======== SOURCE RECORDS
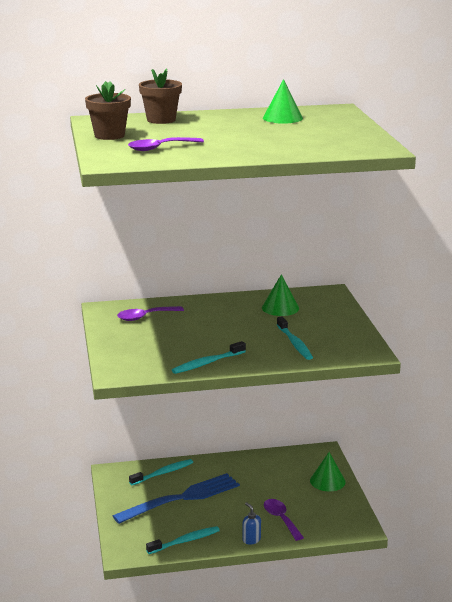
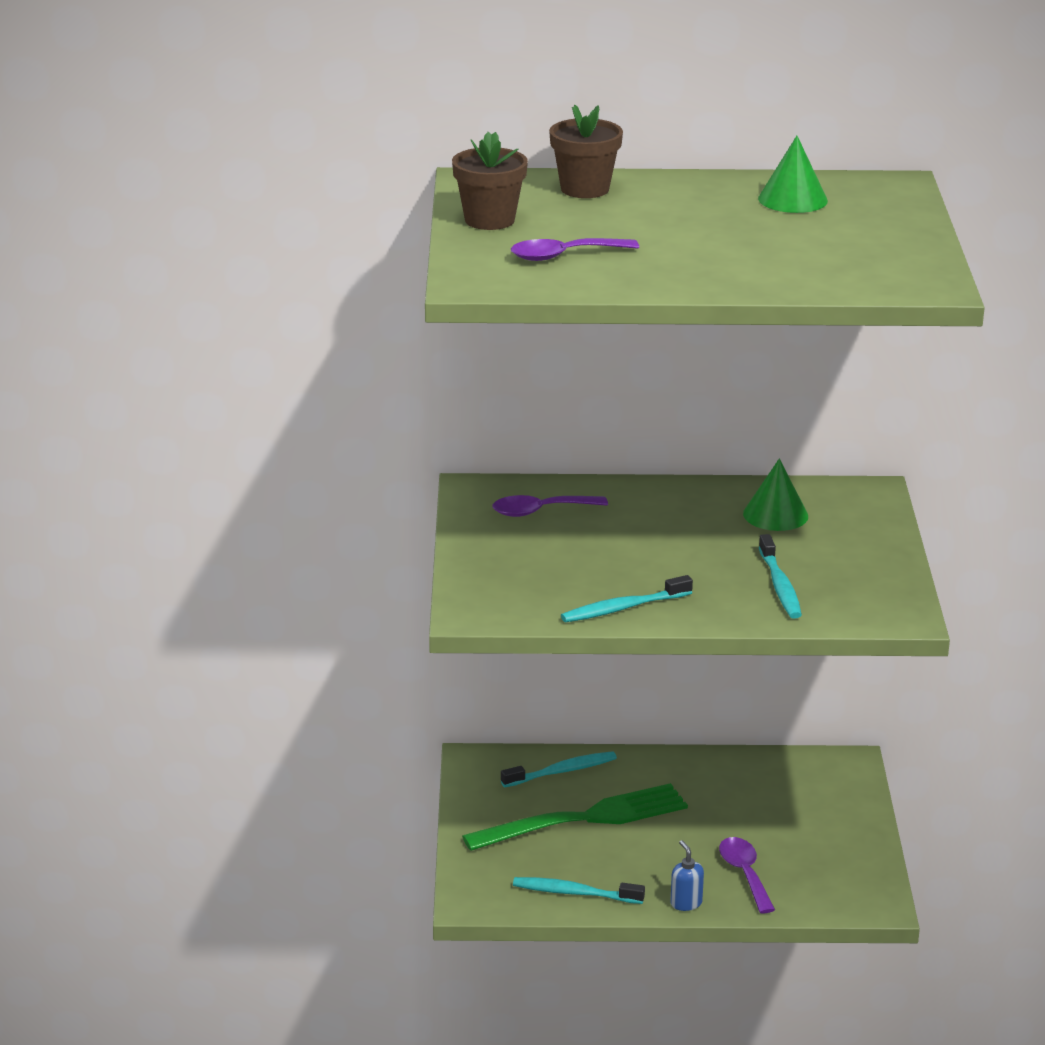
camera: 10 degrees right, 5 degrees up
(181, 498) = (584, 819): blue fork -> green fork
(185, 541) = (575, 893): turquoise toothbrush -> turquoise toothbrush turned 150 degrees counterclockwise
(327, 481) = (842, 816): green cone -> none

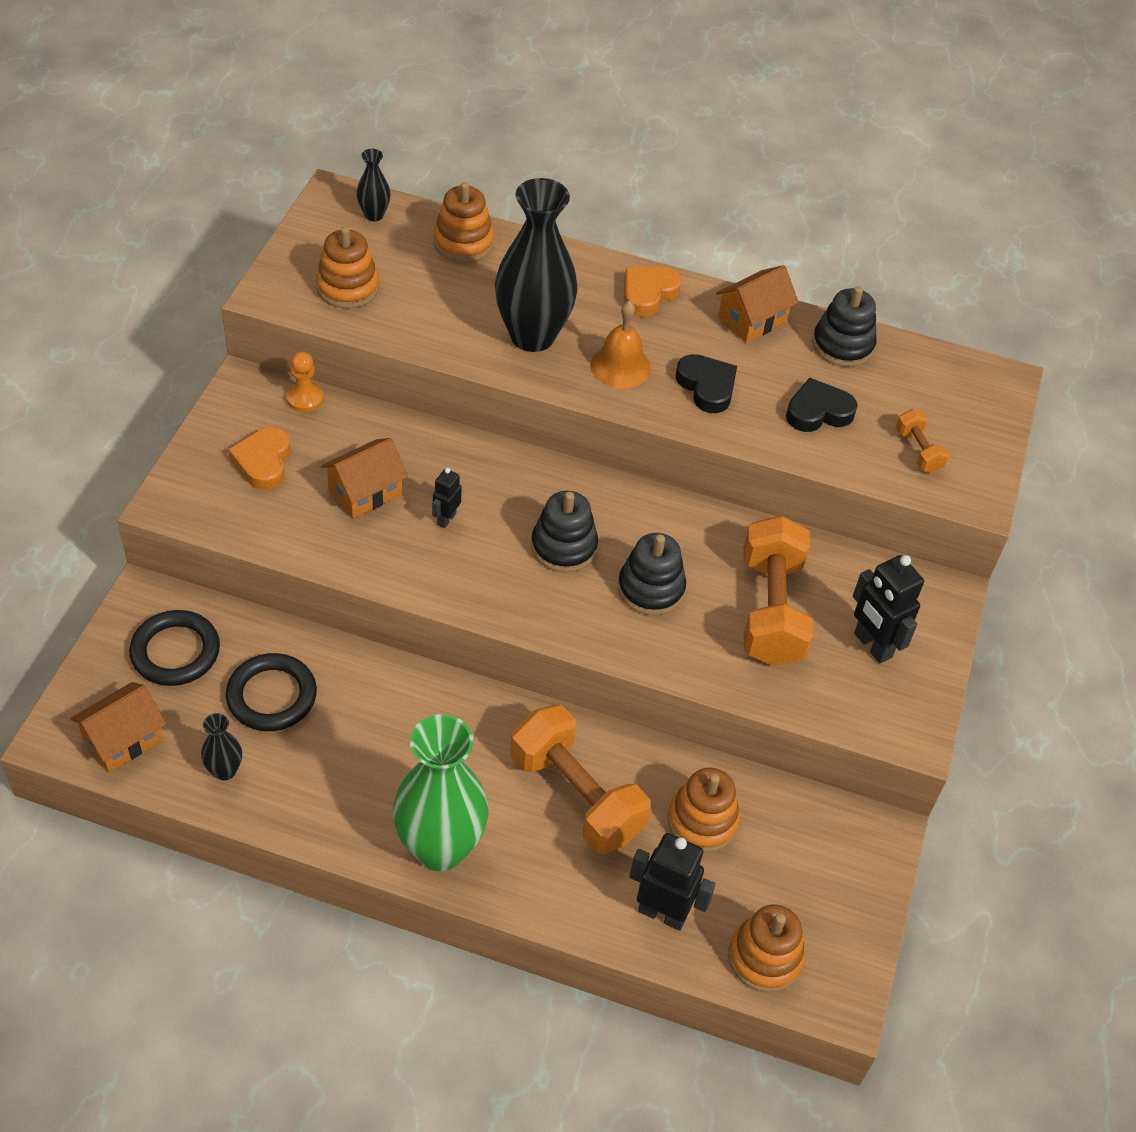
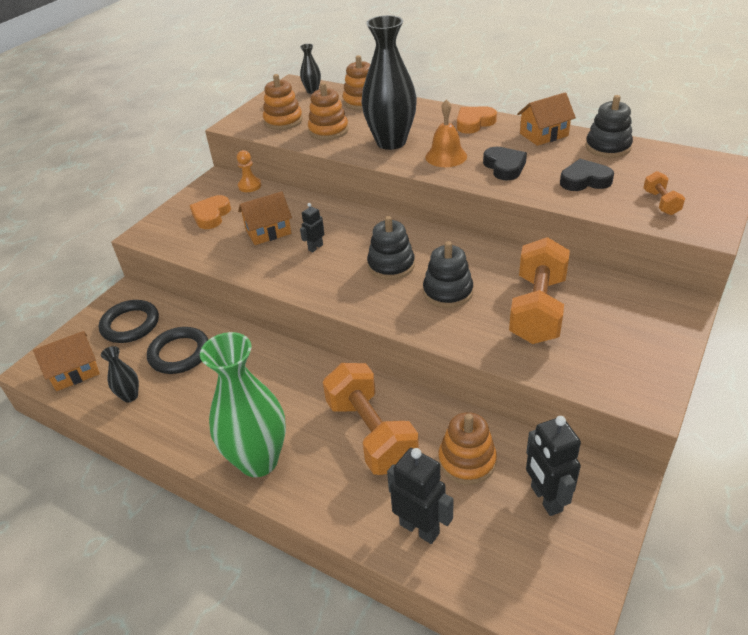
camera: 20 degrees right, 10 degrees down
(765, 957) = (502, 576): orange stacking toy -> orange stacking toy (328, 130)
(872, 645) = (617, 336): black robot -> black robot (545, 499)

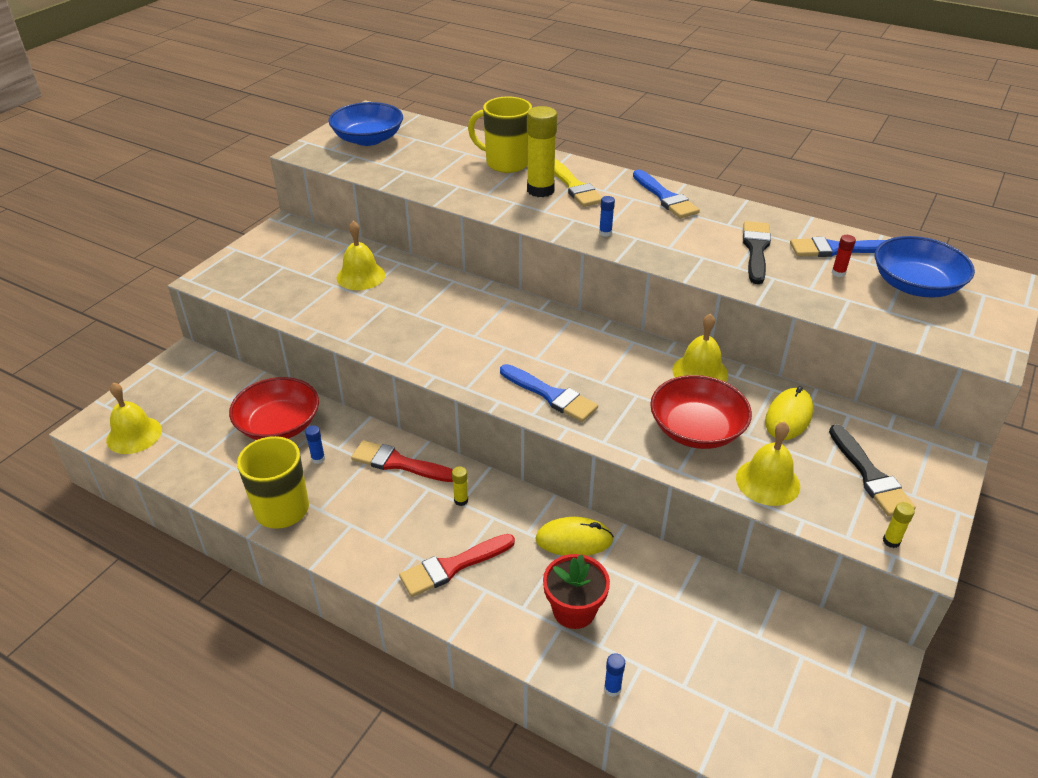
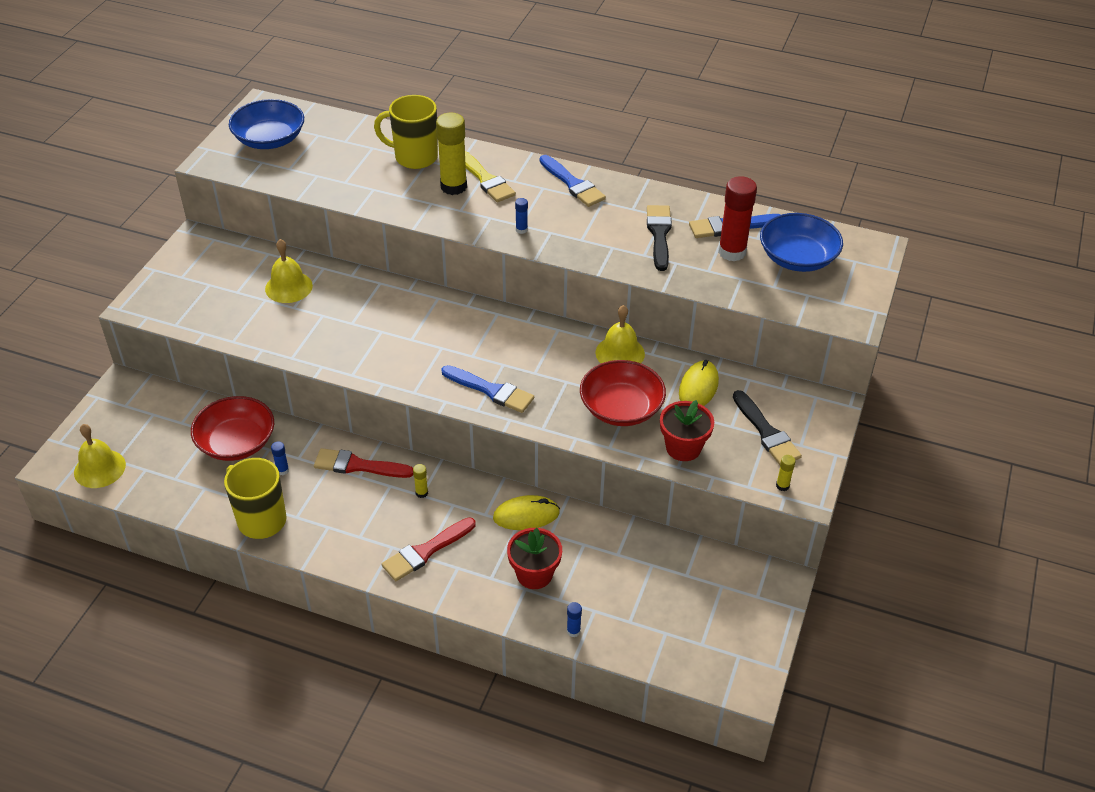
camera: 10 degrees left, 5 degrees up
(767, 482) = (683, 448): yellow bell -> red flower pot
(838, 273) = (732, 252): red glue stick -> red glue stick, size x2.29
================
» WHAT YOU SHOULD DO:
Your copy must hold every record above in its exact wording and must hold no pictures.

» OUTPUT BELOW:
camera: 10 degrees right, 5 degrees up
(181, 498) = (584, 819): blue fork -> green fork
(185, 541) = (575, 893): turquoise toothbrush -> turquoise toothbrush turned 150 degrees counterclockwise
(327, 481) = (842, 816): green cone -> none

camera: 20 degrees right, 10 degrees down
(765, 957) = (502, 576): orange stacking toy -> orange stacking toy (328, 130)
(872, 645) = (617, 336): black robot -> black robot (545, 499)

camera: 10 degrees left, 5 degrees up
(767, 482) = (683, 448): yellow bell -> red flower pot
(838, 273) = (732, 252): red glue stick -> red glue stick, size x2.29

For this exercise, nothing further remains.